What you should do:
For the string "TRIG", search the entries below and copy every line where it appears.
##### Exercise input #####
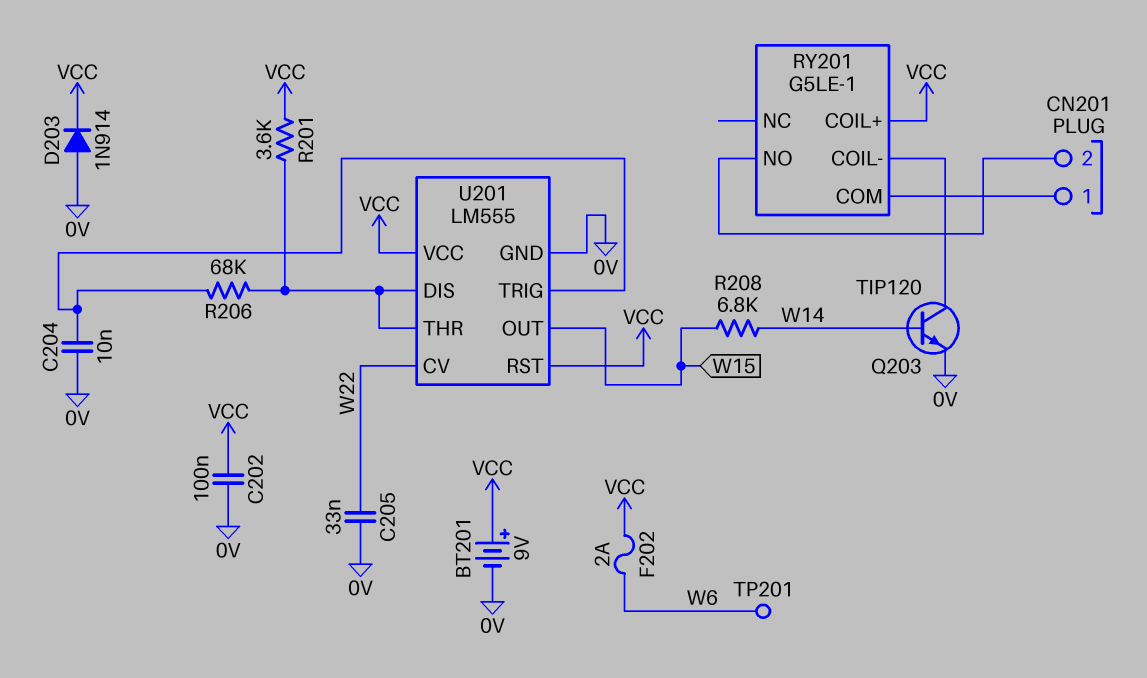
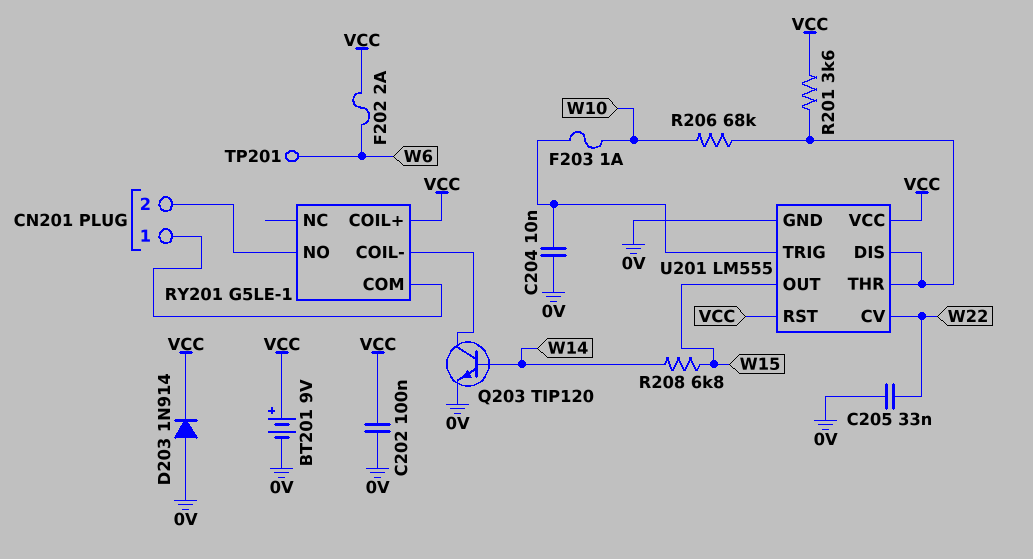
F203: none -> 1A (U201/TRIG, W10)
R206: 68k (U201/DIS, U201/TRIG) -> 68k (U201/DIS, W10)

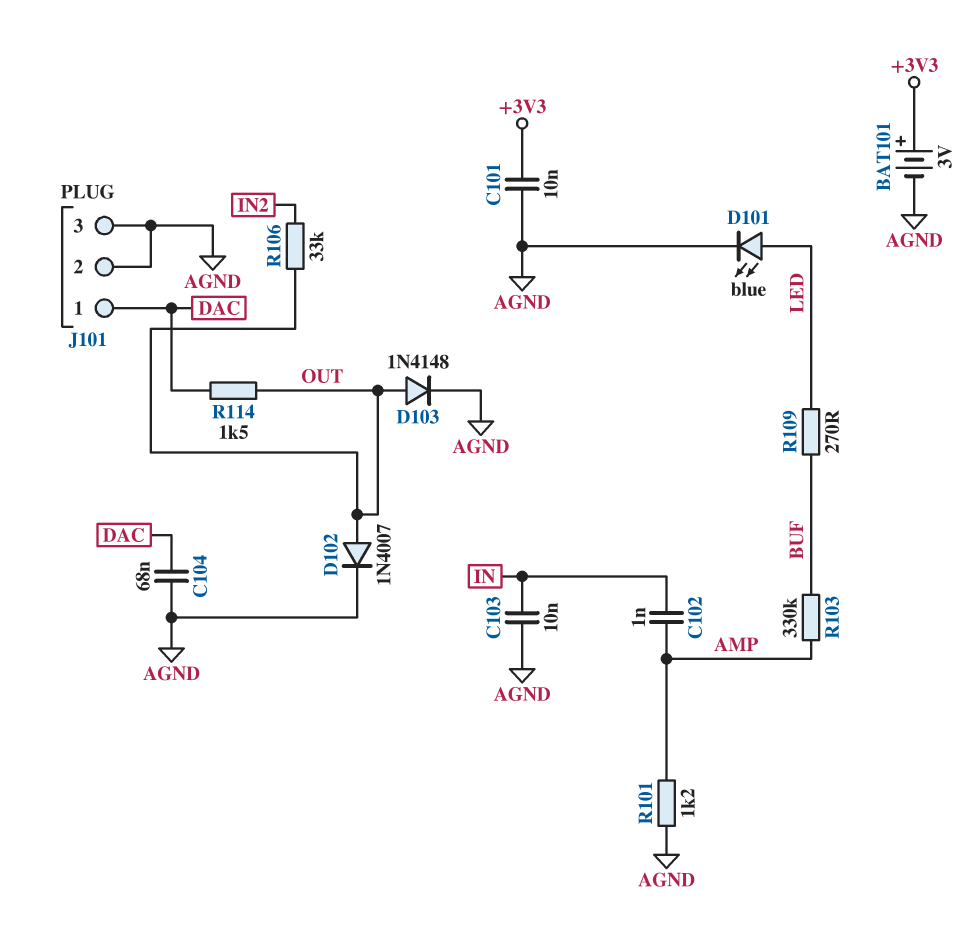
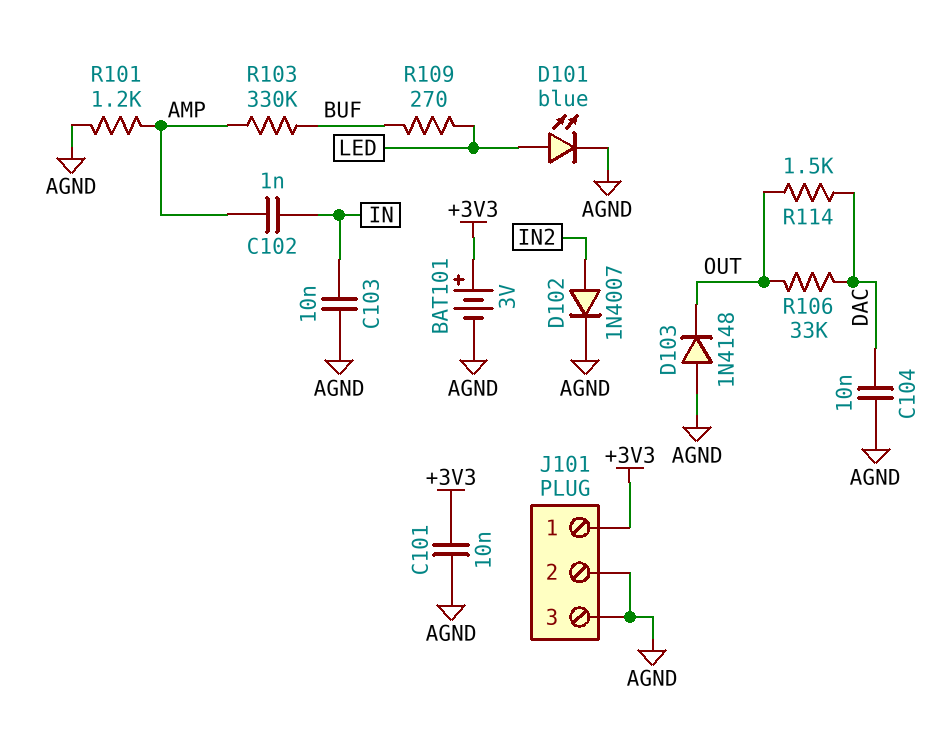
C104: 68nF (AGND, DAC) -> 10nF (AGND, DAC)
D102: diode 1N4007 (A OUT, K AGND) -> diode 1N4007 (A IN2, K AGND)
D103: diode 1N4148 (A OUT, K AGND) -> diode 1N4148 (A AGND, K OUT)
J101 pin 1: DAC -> +3V3
R106: 33k (IN2, OUT) -> 33k (DAC, OUT)

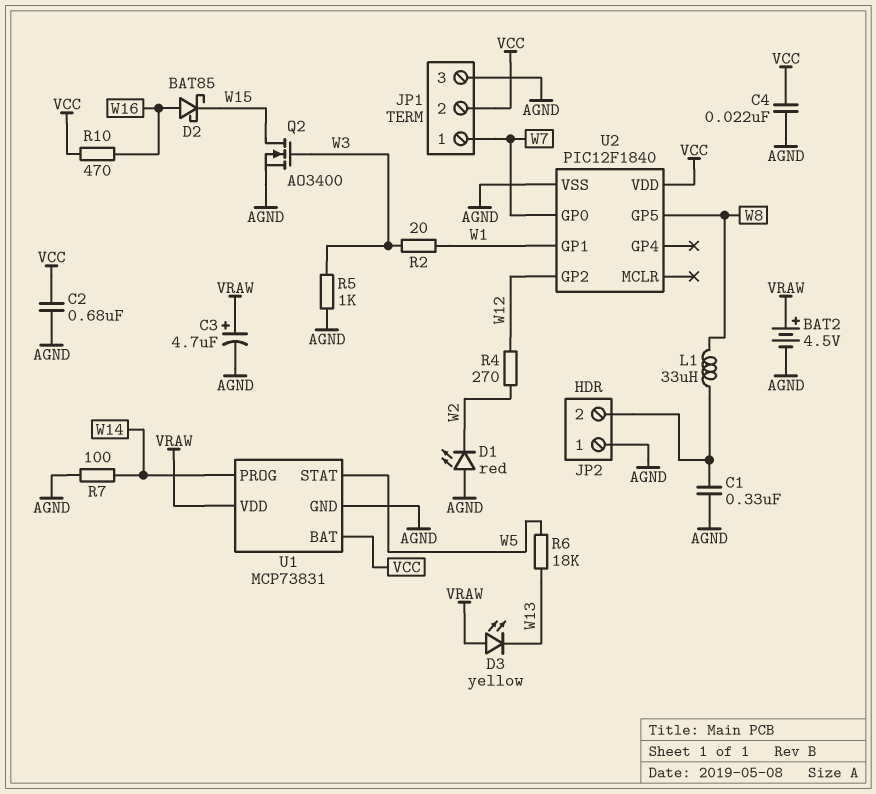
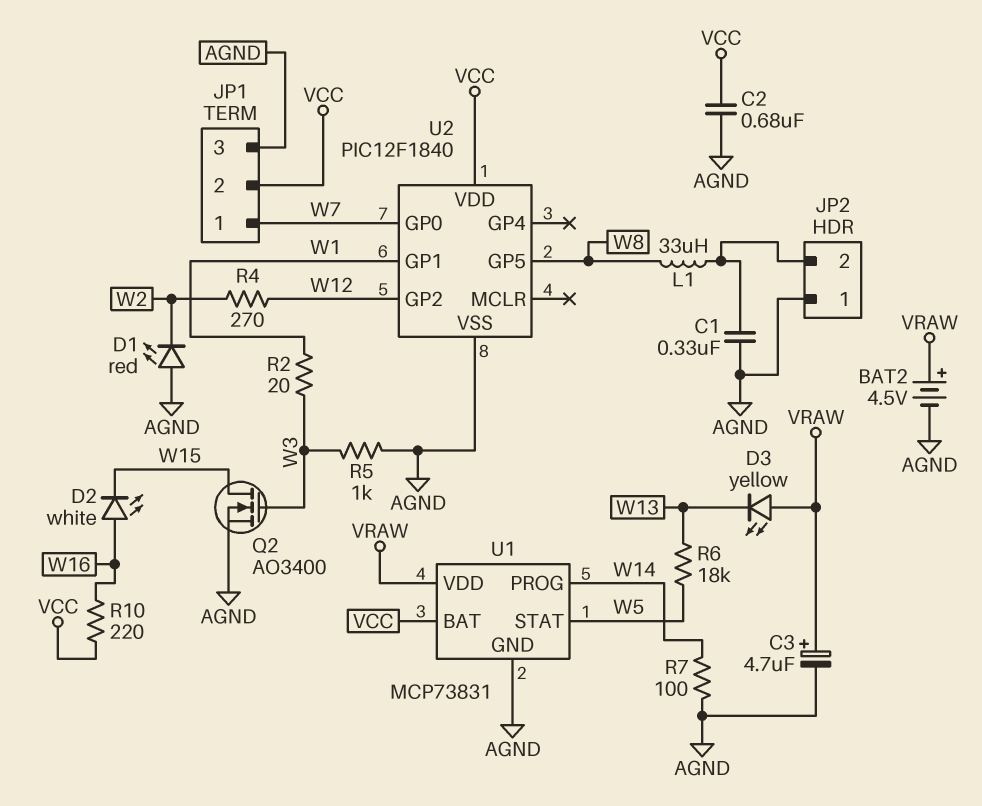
C4: 22nF (AGND, VCC) -> none
D2: schottky BAT85 (A W16, K W15) -> LED white (A W16, K W15)
R10: 470 (VCC, W16) -> 220 (VCC, W16)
#####
Completed task:
F203: none -> 1A (U201/TRIG, W10)
R206: 68k (U201/DIS, U201/TRIG) -> 68k (U201/DIS, W10)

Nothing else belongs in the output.